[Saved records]
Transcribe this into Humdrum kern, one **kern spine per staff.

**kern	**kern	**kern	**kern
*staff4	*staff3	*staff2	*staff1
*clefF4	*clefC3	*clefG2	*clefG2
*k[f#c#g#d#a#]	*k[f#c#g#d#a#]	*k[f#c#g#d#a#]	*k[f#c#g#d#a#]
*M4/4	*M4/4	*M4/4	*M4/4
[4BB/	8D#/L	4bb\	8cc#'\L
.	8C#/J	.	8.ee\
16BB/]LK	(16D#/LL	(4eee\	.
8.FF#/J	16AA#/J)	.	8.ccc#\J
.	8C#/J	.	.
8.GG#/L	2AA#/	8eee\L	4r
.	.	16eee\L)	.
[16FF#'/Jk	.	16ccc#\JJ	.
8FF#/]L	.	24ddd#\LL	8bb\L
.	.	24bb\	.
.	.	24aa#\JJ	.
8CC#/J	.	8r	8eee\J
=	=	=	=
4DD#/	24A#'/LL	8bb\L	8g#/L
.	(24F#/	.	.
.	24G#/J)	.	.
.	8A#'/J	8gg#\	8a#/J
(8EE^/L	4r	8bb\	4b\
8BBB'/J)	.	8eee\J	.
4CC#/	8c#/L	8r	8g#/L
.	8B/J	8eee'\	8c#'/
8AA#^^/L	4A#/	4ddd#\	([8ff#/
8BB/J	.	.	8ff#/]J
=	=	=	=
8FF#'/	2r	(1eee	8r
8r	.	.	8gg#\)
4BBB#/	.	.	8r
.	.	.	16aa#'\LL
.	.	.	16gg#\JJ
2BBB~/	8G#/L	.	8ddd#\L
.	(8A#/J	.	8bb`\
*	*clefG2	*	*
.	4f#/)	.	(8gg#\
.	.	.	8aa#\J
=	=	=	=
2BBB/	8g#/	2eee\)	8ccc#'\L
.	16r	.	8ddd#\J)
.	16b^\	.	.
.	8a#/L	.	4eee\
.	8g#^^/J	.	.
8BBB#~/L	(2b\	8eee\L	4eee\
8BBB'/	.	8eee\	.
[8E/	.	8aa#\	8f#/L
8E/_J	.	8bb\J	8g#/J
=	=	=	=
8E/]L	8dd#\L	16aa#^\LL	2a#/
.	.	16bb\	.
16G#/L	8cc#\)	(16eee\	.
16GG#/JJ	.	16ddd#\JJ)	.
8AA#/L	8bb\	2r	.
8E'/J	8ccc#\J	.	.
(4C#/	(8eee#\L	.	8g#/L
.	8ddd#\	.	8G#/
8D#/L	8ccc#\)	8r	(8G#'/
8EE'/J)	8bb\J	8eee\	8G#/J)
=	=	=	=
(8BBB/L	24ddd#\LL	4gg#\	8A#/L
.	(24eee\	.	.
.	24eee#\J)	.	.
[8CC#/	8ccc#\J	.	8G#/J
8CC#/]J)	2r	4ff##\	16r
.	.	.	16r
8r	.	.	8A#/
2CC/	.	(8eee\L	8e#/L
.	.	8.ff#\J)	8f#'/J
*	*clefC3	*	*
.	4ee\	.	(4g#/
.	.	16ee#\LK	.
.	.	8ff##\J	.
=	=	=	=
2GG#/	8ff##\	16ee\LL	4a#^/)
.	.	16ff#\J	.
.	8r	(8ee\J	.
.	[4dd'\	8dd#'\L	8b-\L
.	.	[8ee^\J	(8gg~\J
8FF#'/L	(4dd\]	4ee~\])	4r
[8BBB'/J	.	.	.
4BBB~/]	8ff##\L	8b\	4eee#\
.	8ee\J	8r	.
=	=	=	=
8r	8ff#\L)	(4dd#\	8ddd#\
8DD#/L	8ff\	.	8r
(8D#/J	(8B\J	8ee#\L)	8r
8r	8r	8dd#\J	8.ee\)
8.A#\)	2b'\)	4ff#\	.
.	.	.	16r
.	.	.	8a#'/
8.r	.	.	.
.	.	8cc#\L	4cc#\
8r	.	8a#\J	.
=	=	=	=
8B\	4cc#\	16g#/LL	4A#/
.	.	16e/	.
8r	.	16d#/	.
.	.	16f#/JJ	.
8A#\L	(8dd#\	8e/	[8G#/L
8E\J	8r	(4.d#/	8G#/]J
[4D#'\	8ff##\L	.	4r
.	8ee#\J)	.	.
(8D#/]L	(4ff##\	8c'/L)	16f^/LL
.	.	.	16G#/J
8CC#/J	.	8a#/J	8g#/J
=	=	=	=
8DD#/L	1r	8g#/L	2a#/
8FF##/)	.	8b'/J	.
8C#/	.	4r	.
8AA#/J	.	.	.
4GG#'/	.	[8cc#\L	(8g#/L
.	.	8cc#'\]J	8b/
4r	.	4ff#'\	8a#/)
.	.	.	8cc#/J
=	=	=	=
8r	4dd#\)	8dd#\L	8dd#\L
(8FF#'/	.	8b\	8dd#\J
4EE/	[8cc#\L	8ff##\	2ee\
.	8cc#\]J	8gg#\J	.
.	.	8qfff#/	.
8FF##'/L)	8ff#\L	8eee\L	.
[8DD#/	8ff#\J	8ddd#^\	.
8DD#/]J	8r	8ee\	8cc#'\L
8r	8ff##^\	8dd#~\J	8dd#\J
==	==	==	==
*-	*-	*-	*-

(Task description):
Report each line of the data that contains the string "kern", copying every such line in full.

(Solution):
Transcribe this into Humdrum kern, one **kern spine per staff.
**kern	**kern	**kern	**kern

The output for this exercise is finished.